[Geometric object motion data]
>>>

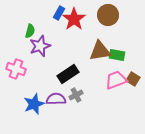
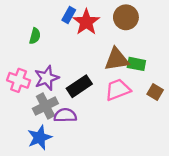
purple star: (40, 46) -> (47, 78), moved
pink trapezoid: (116, 80) -> (118, 90), moved
gray cross: (76, 95) -> (45, 106), moved, size x1.5
blue star: (34, 104) -> (40, 138), moved

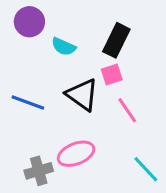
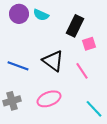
cyan semicircle: (64, 47) -> (41, 15), moved
pink square: (112, 75) -> (89, 44), moved
gray cross: (39, 171) -> (12, 101), moved

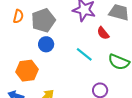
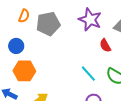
blue circle: (46, 44) -> (16, 46), moved
cyan line: (84, 54) -> (88, 74), moved

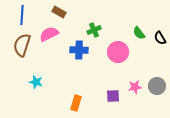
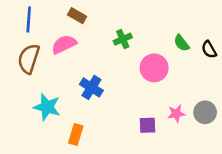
blue cross: (79, 50) -> (91, 87), moved, turned 30
cyan star: (36, 82) -> (47, 107), size x1.5
orange rectangle: (76, 103) -> (76, 134), moved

<<<

What you are asked to do:
From the line holding "cyan star: (36, 82) -> (47, 107), size x1.5" through the last line above, reproduce each line exactly and add nothing.

Exercise output:
cyan star: (36, 82) -> (47, 107), size x1.5
orange rectangle: (76, 103) -> (76, 134), moved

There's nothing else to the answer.